▶ _EXERCISE PROMPT_: Repeat exactly the lines of the entries below from the one with "black hexagon: (558, 236)" through the one with "blue triangle: (589, 625)", both ends included, and nothing else.

▶ _DATA EXCERPTS_:
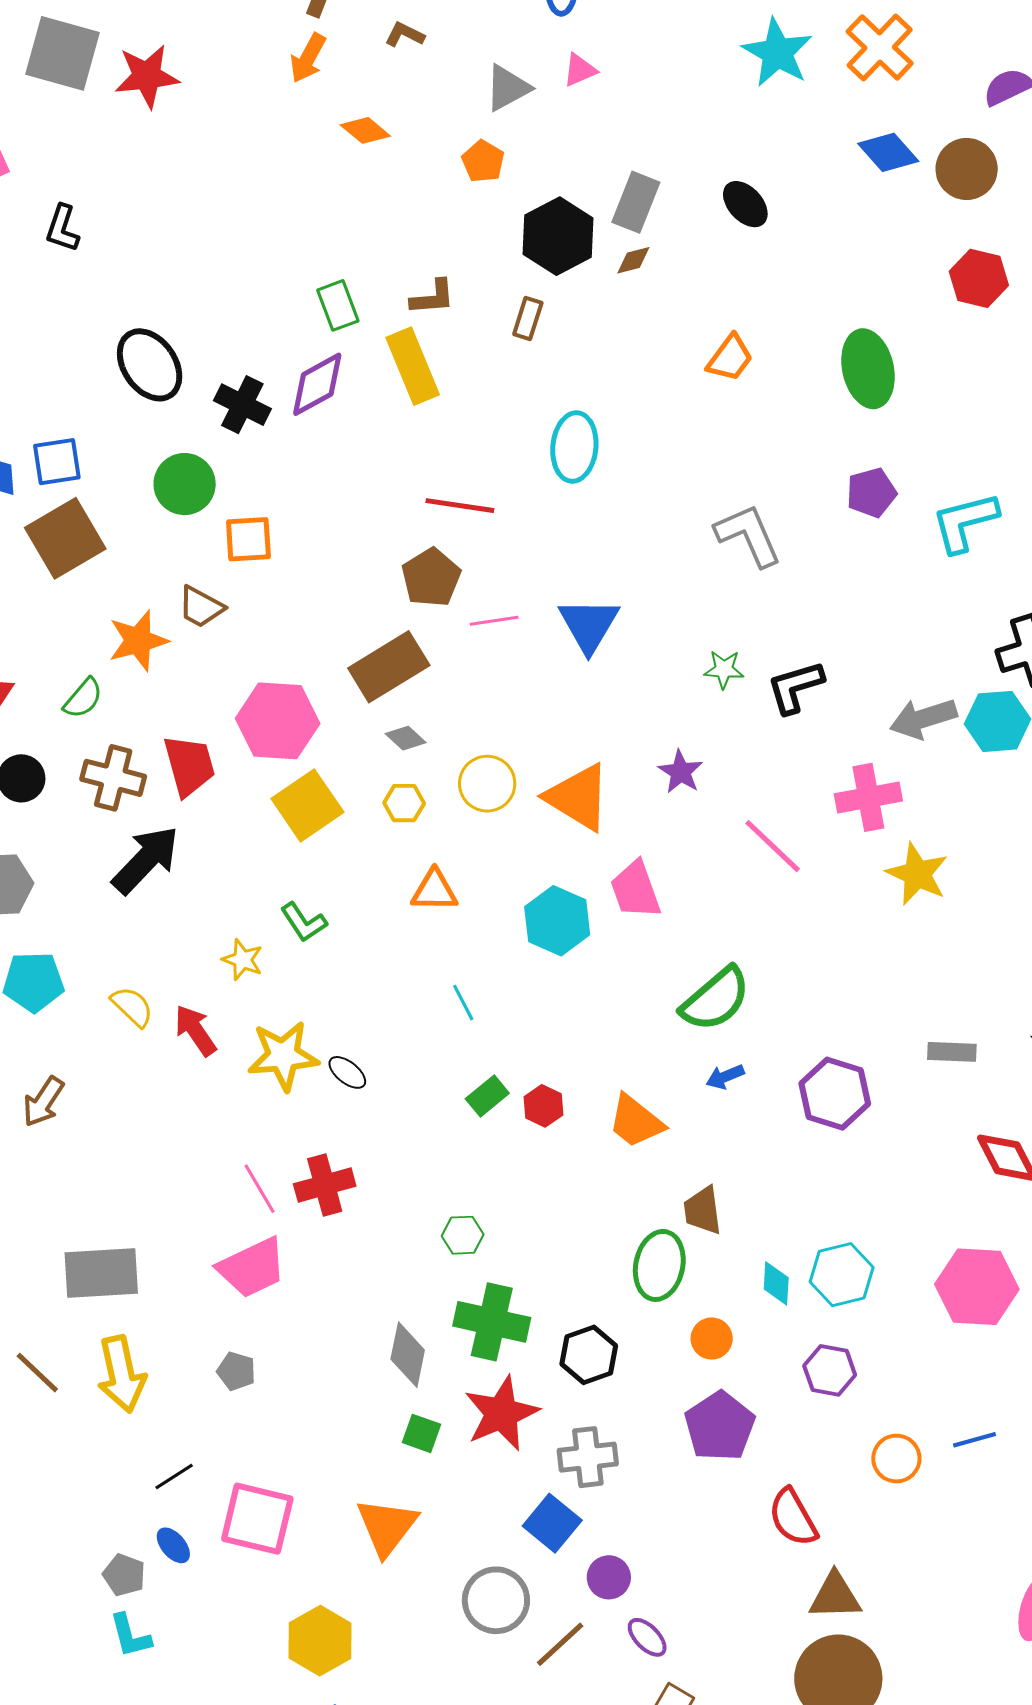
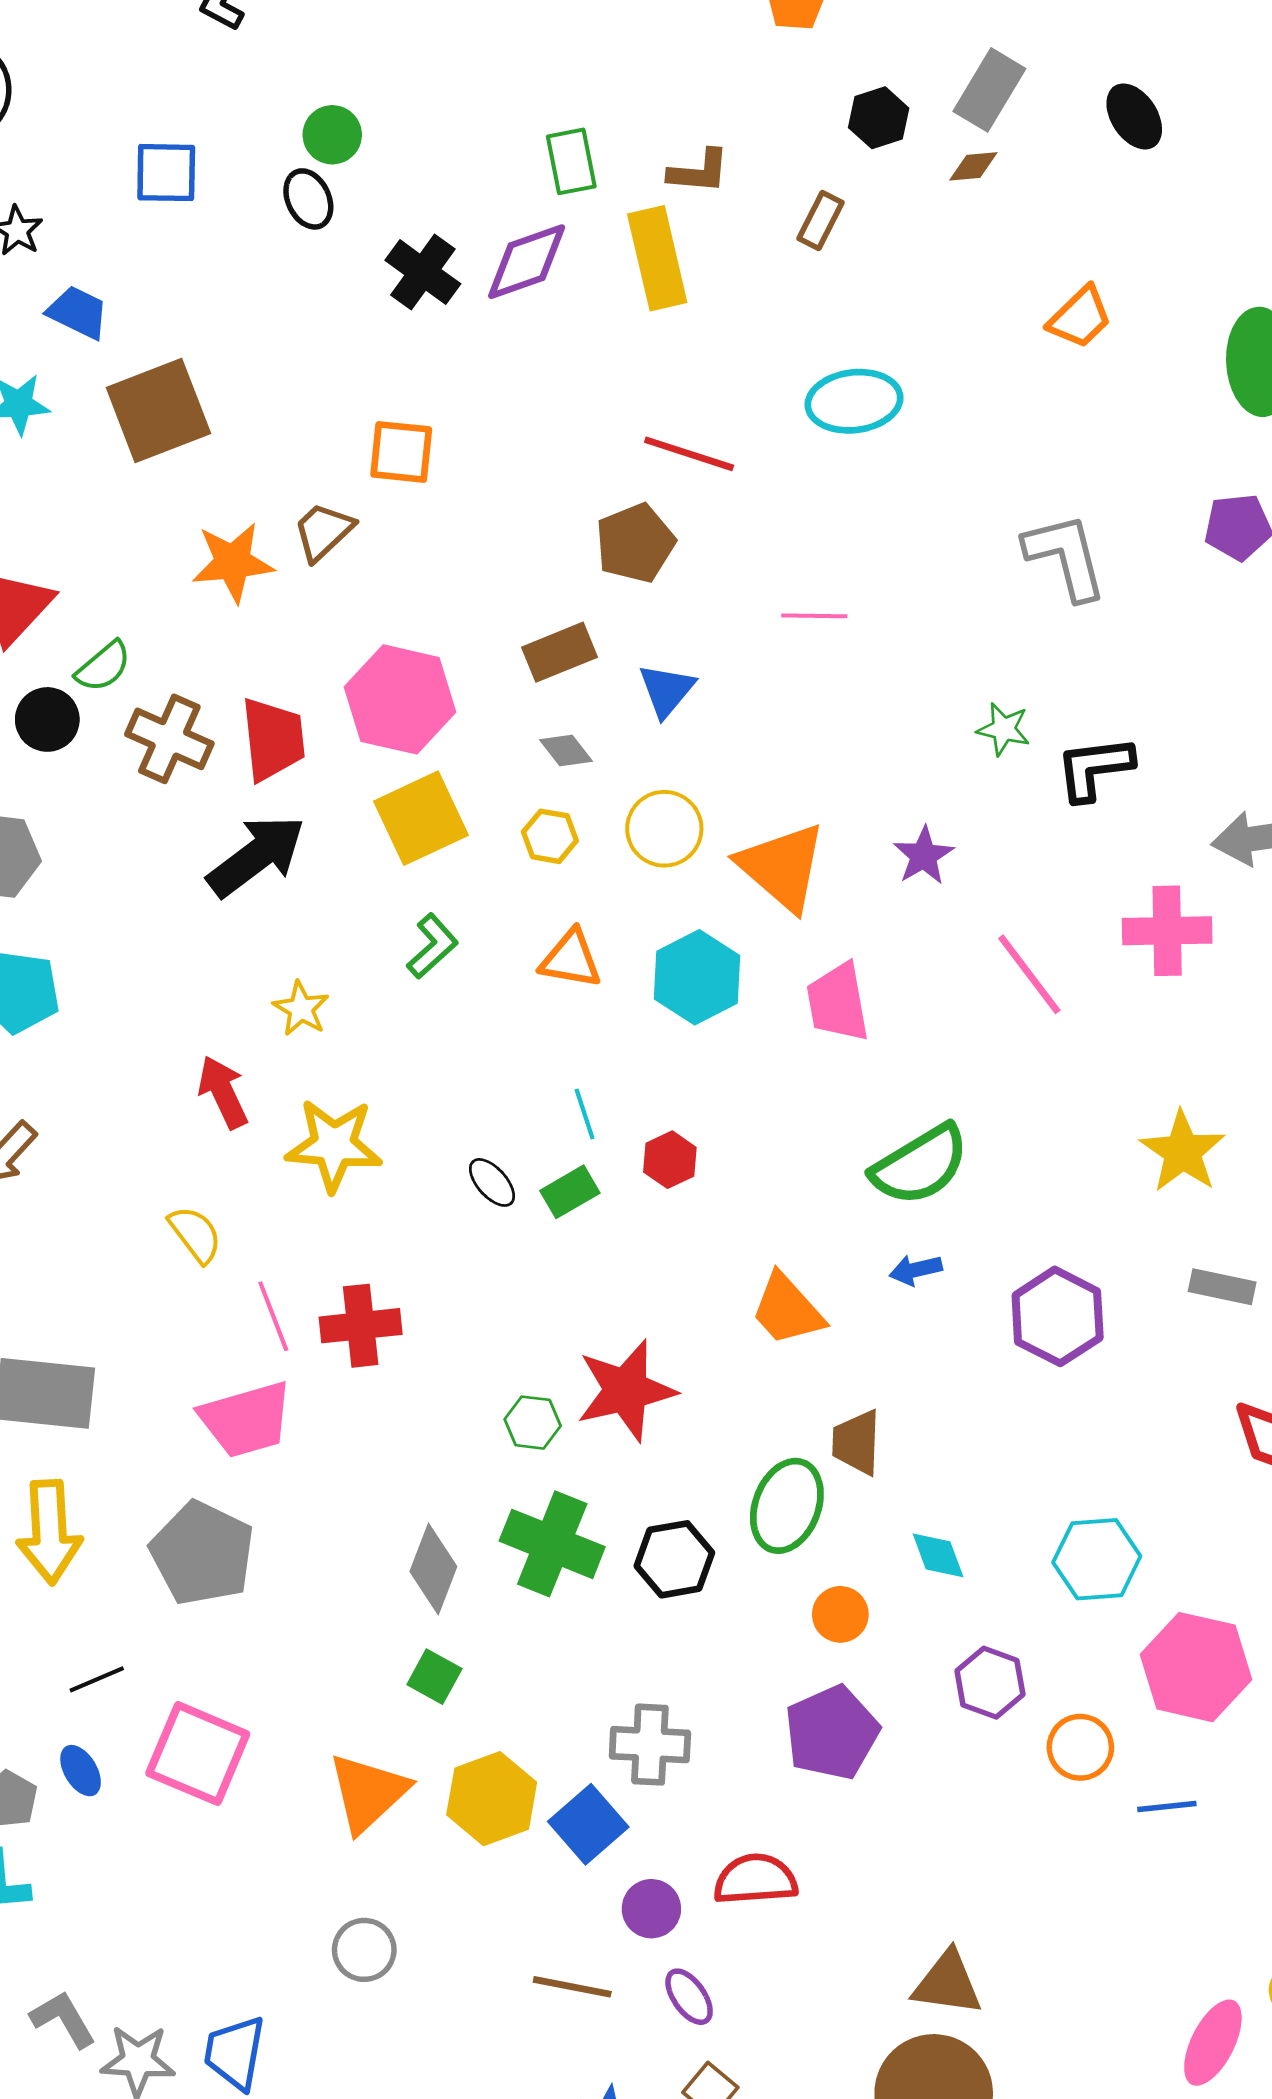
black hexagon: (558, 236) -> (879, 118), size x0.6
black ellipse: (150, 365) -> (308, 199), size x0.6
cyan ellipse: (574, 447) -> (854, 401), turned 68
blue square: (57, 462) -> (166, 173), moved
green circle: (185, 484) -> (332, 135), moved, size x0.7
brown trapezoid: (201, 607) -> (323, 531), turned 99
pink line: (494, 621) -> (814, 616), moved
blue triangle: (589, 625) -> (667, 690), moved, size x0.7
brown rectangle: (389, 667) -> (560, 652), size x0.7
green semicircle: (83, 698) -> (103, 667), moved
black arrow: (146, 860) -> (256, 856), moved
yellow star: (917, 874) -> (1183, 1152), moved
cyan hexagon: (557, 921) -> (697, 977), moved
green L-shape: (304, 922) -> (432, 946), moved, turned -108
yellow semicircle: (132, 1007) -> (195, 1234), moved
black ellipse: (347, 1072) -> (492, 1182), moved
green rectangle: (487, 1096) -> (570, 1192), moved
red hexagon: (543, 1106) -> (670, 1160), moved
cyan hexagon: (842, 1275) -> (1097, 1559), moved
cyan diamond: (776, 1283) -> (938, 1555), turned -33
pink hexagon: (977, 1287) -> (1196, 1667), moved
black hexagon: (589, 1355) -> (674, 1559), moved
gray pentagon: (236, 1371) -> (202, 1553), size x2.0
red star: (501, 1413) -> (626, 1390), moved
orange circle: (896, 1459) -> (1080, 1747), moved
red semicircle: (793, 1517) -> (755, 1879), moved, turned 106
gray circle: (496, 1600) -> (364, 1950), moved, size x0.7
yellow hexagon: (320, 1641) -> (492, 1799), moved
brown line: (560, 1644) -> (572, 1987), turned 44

...

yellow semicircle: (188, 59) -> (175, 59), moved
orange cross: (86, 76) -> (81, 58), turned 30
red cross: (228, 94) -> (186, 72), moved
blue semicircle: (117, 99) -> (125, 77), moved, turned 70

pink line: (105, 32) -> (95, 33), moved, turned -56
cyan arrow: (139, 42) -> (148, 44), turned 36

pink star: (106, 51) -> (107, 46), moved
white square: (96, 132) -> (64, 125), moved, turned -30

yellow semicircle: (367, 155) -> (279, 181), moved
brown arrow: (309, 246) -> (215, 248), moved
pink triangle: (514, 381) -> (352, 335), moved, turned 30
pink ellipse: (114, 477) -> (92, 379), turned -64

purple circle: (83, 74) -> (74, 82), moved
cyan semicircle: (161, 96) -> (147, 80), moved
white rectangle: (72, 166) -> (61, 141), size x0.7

▶ _RESPONSE_:
black hexagon: (558, 236) -> (879, 118), size x0.6
black ellipse: (150, 365) -> (308, 199), size x0.6
cyan ellipse: (574, 447) -> (854, 401), turned 68
blue square: (57, 462) -> (166, 173), moved
green circle: (185, 484) -> (332, 135), moved, size x0.7
brown trapezoid: (201, 607) -> (323, 531), turned 99
pink line: (494, 621) -> (814, 616), moved
blue triangle: (589, 625) -> (667, 690), moved, size x0.7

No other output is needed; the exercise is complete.